YOUR OBJECTIVE:
Output the records precisely as they stand. Pictures are to be skipped.

RECORDS SUPPLIED:
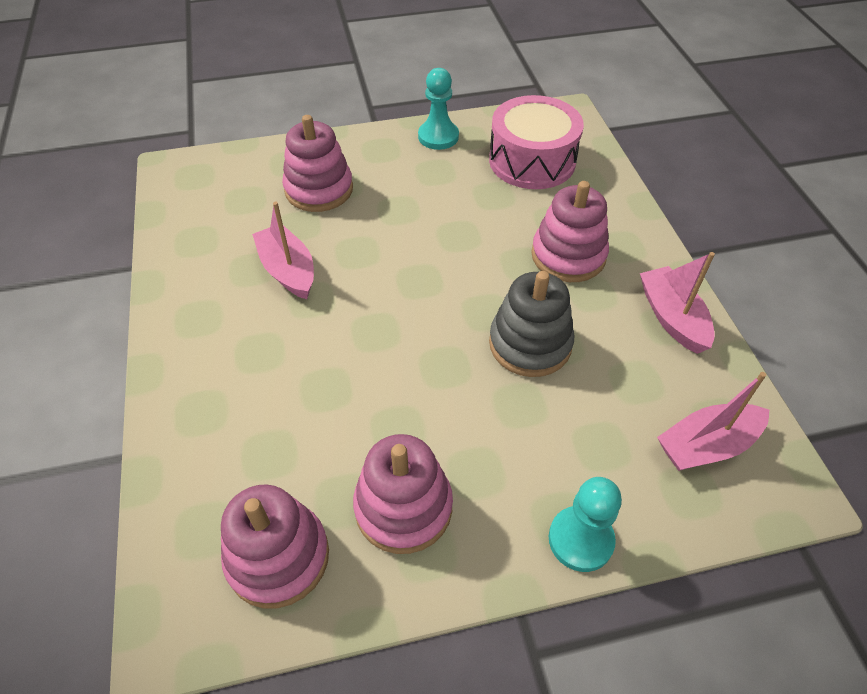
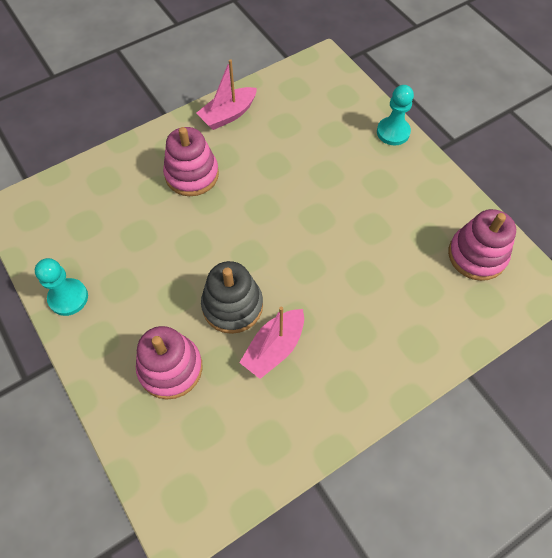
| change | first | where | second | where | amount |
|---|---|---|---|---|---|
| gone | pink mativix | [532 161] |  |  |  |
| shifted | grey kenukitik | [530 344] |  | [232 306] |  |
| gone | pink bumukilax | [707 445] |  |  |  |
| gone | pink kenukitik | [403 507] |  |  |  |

ANSWER TO THE EXERCISE:
| change | first | where | second | where | amount |
|---|---|---|---|---|---|
| gone | pink mativix | [532 161] |  |  |  |
| shifted | grey kenukitik | [530 344] |  | [232 306] |  |
| gone | pink bumukilax | [707 445] |  |  |  |
| gone | pink kenukitik | [403 507] |  |  |  |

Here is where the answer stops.